* _What to work on_
Return each line exactly, beginning with the one that has "CN3 pin 2: NET5 -> NET3" and finishing with the final line of the material. Drop any pictures.

* _Records supplied_

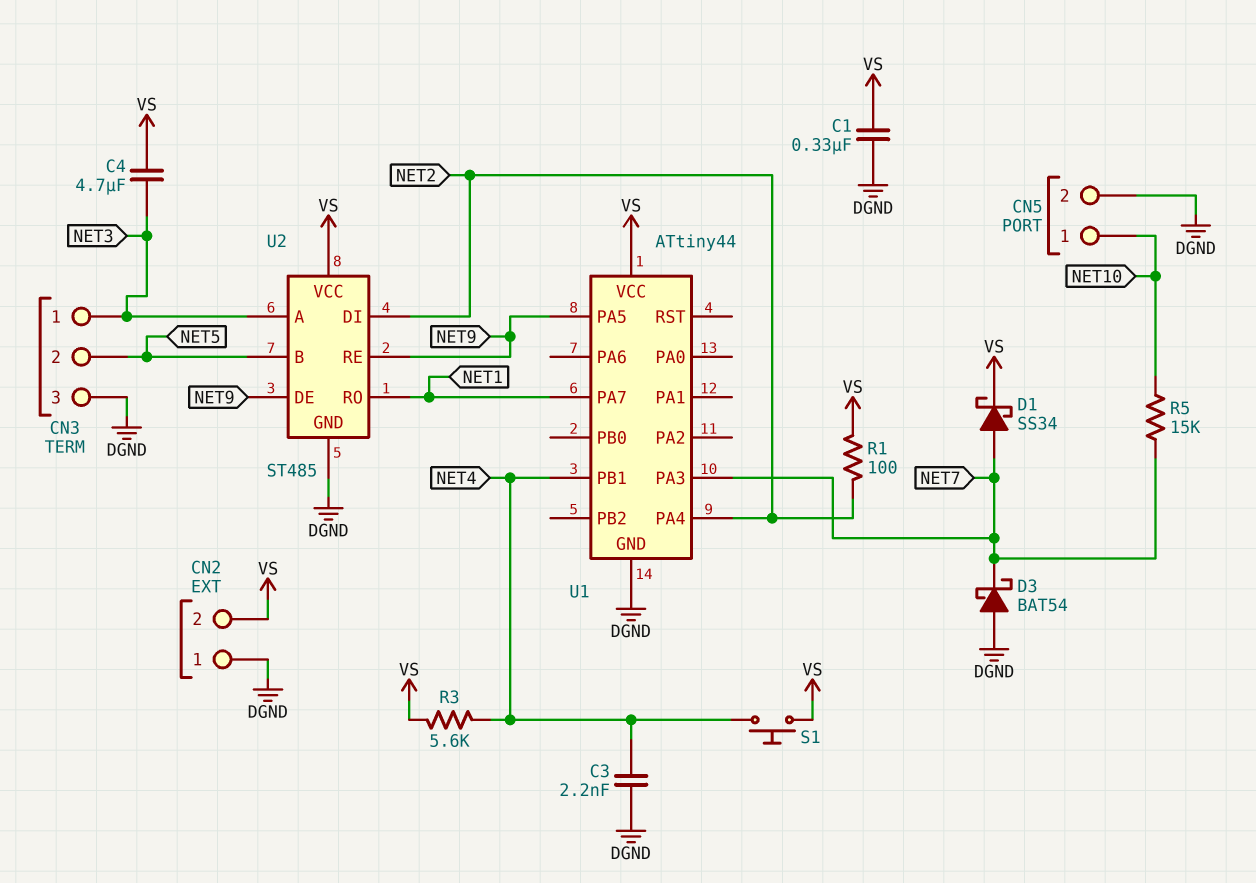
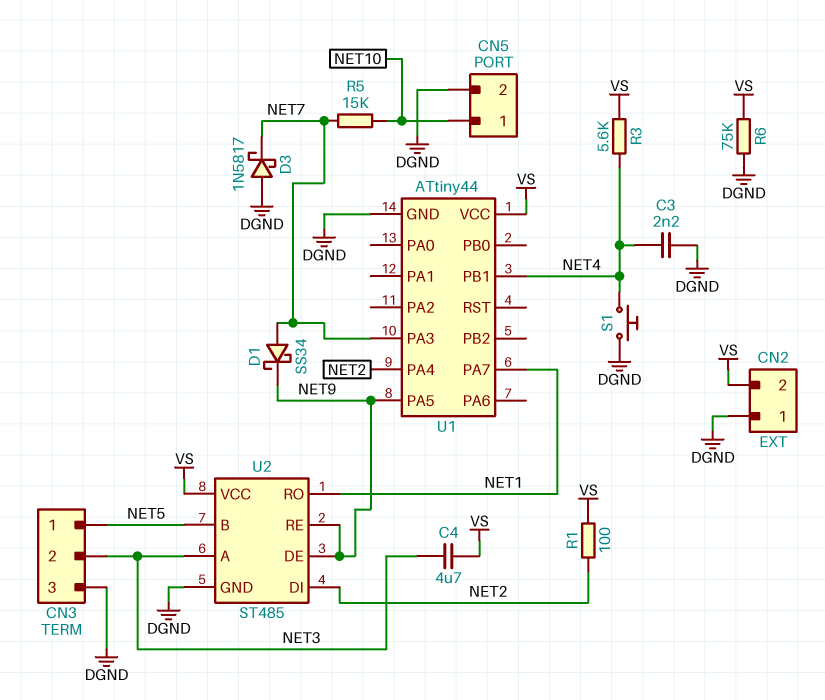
C1: 330nF (DGND, VS) -> none
CN3 pin 1: NET3 -> NET5
CN3 pin 2: NET5 -> NET3
D1: schottky SS34 (A NET7, K VS) -> schottky SS34 (A NET7, K NET9)
D3: schottky BAT54 (A DGND, K NET7) -> schottky 1N5817 (A DGND, K NET7)
R6: none -> 75k (DGND, VS)
S1: button (NET4, VS) -> button (DGND, NET4)

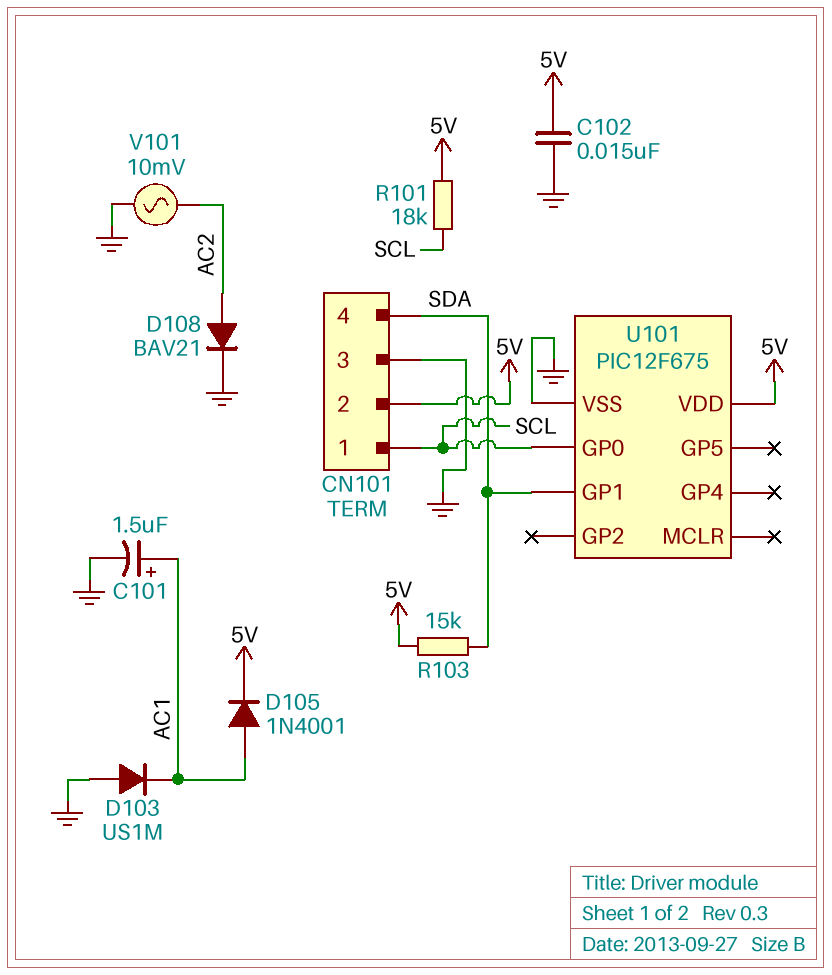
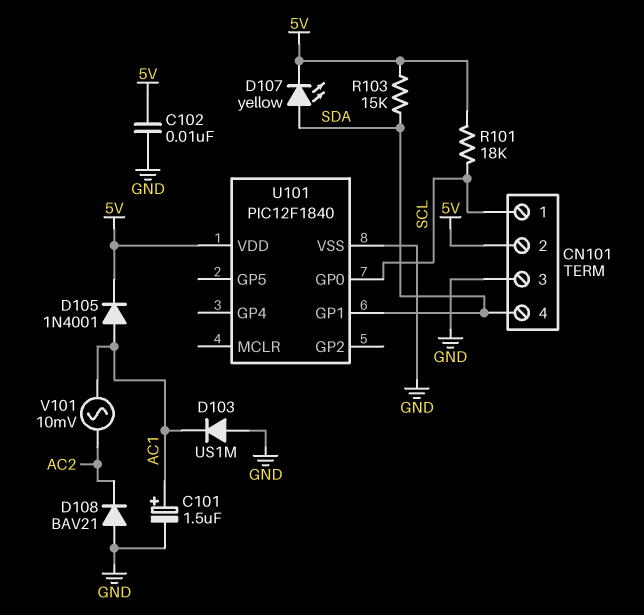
C102: 15nF (5V, GND) -> 10nF (5V, GND)
D107: none -> LED yellow (A SDA, K 5V)
D108: diode BAV21 (A AC2, K GND) -> diode BAV21 (A GND, K AC2)
U101: PIC12F675 -> PIC12F1840
V101: AC 10mV (AC2, GND) -> AC 10mV (AC1, AC2)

* _Answer to this exercise_
CN3 pin 2: NET5 -> NET3
D1: schottky SS34 (A NET7, K VS) -> schottky SS34 (A NET7, K NET9)
D3: schottky BAT54 (A DGND, K NET7) -> schottky 1N5817 (A DGND, K NET7)
R6: none -> 75k (DGND, VS)
S1: button (NET4, VS) -> button (DGND, NET4)

C102: 15nF (5V, GND) -> 10nF (5V, GND)
D107: none -> LED yellow (A SDA, K 5V)
D108: diode BAV21 (A AC2, K GND) -> diode BAV21 (A GND, K AC2)
U101: PIC12F675 -> PIC12F1840
V101: AC 10mV (AC2, GND) -> AC 10mV (AC1, AC2)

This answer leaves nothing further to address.